### EXERCISE REQUIREMENTS
Repeat every record exactly, but keep images out of the copy.

[Before-and-after object listings]
────────
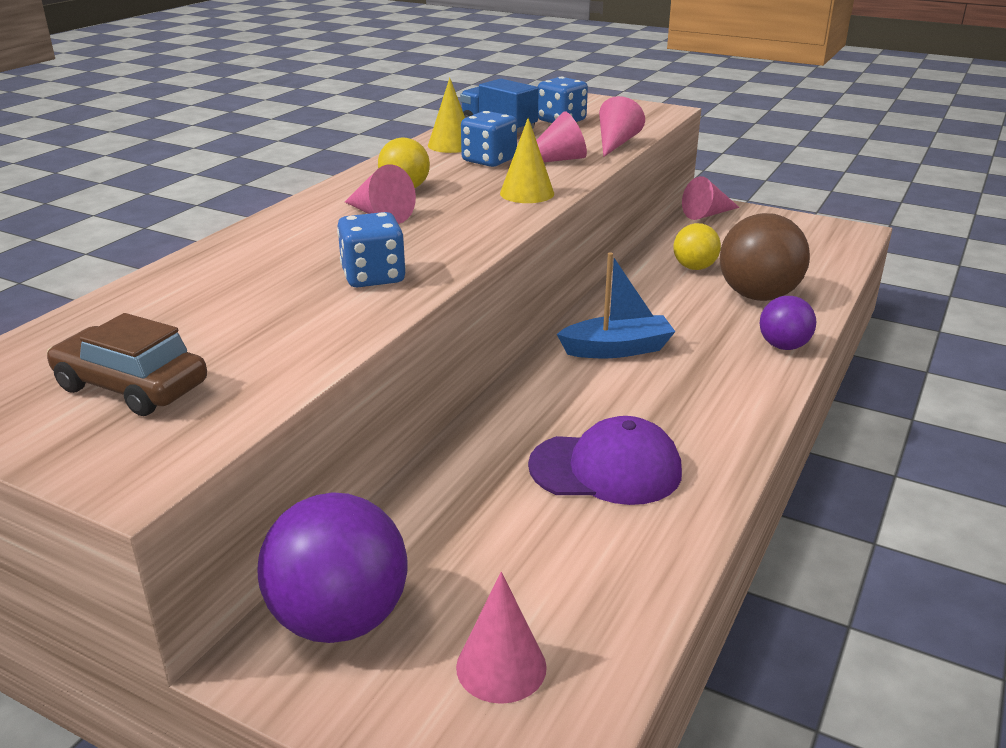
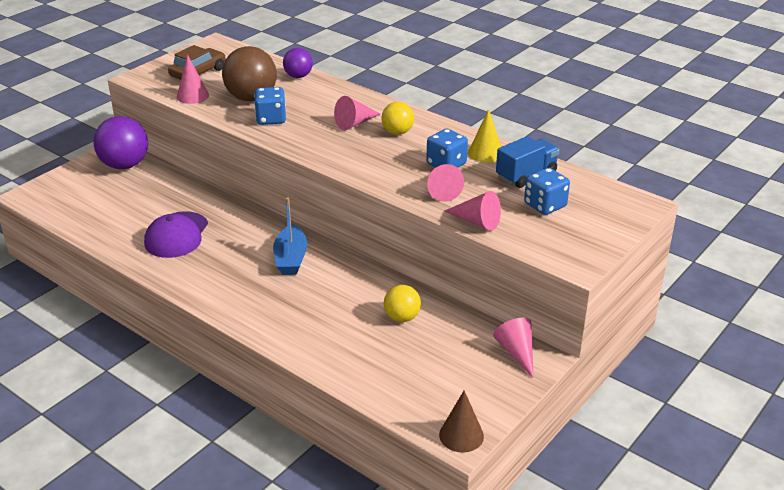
camera: 100 degrees right, 5 degrees up
(501, 666) = (78, 195): pink cone -> pink cone (192, 96)
(527, 193) = (375, 171): yellow cone -> none
(758, 296) = (343, 337): brown ball -> brown ball (251, 98)
(783, 346) = (265, 327): purple ball -> purple ball (298, 76)
(848, 231) = (461, 435): none -> brown cone

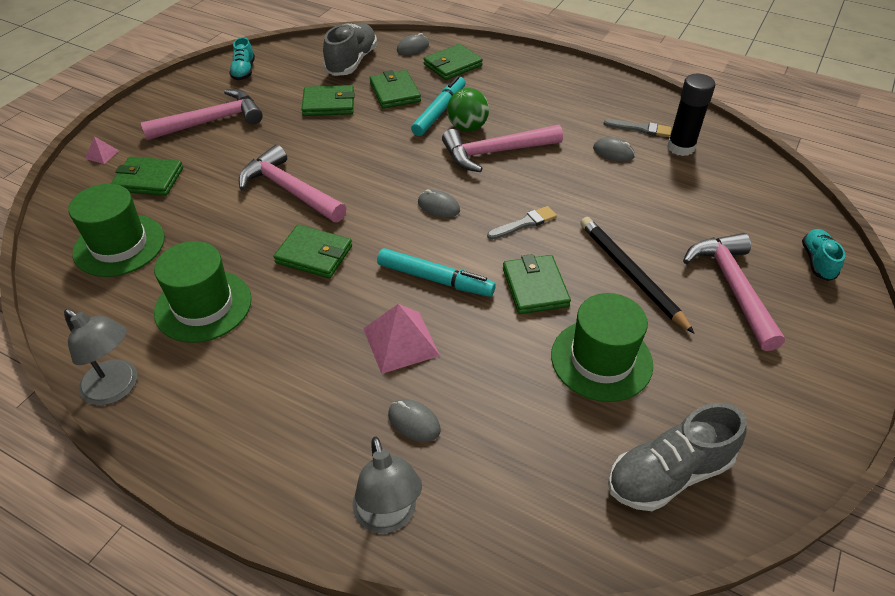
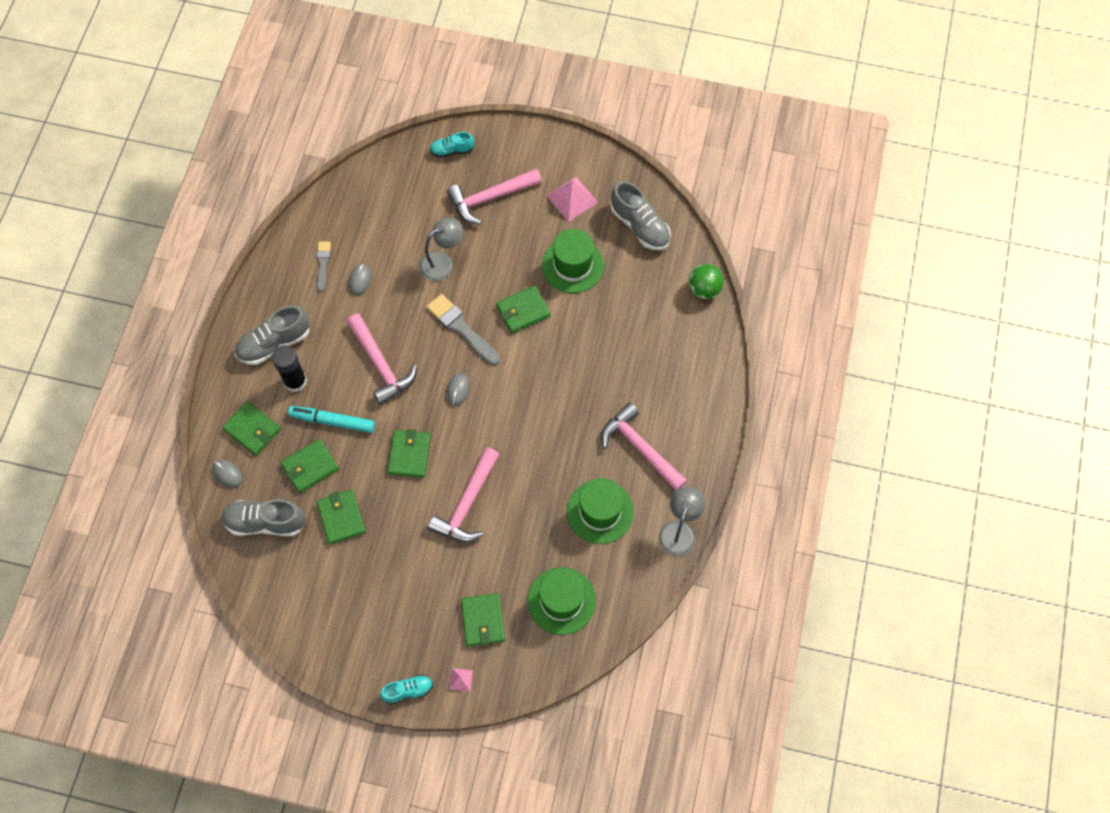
camera: 105 degrees left, 20 degrees up
(211, 121) = (391, 609): pink hammer -> pink hammer (640, 448)
(244, 71) = (303, 618): turquoise shoe -> turquoise shoe (408, 690)
(314, 254) = (532, 459): green wallet -> green wallet (409, 455)
(388, 517) = (708, 352): grey lamp -> grey lamp (442, 262)
(401, 342) = (593, 379): pink pyramid -> pink pyramid (572, 199)
(414, 422) = (648, 355): grey mouse -> none
(435, 279) = (533, 373): turquoise marker -> none
(467, 127) = (351, 393): green ball -> green ball (704, 289)
(524, 223) = (461, 328): grey brush -> grey brush, size x1.68
(546, 87) = (274, 343): none -> grey shoe
(631, 274) = (495, 256): black pencil -> none
(680, 147) = (342, 234): black glue stick -> black glue stick (295, 381)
────────
### OUTPUT OF THE EXERCISE
camera: 100 degrees right, 5 degrees up
(501, 666) = (78, 195): pink cone -> pink cone (192, 96)
(527, 193) = (375, 171): yellow cone -> none
(758, 296) = (343, 337): brown ball -> brown ball (251, 98)
(783, 346) = (265, 327): purple ball -> purple ball (298, 76)
(848, 231) = (461, 435): none -> brown cone

camera: 105 degrees left, 20 degrees up
(211, 121) = (391, 609): pink hammer -> pink hammer (640, 448)
(244, 71) = (303, 618): turquoise shoe -> turquoise shoe (408, 690)
(314, 254) = (532, 459): green wallet -> green wallet (409, 455)
(388, 517) = (708, 352): grey lamp -> grey lamp (442, 262)
(401, 342) = (593, 379): pink pyramid -> pink pyramid (572, 199)
(414, 422) = (648, 355): grey mouse -> none
(435, 279) = (533, 373): turquoise marker -> none
(467, 127) = (351, 393): green ball -> green ball (704, 289)
(524, 223) = (461, 328): grey brush -> grey brush, size x1.68
(546, 87) = (274, 343): none -> grey shoe
(631, 274) = (495, 256): black pencil -> none
(680, 147) = (342, 234): black glue stick -> black glue stick (295, 381)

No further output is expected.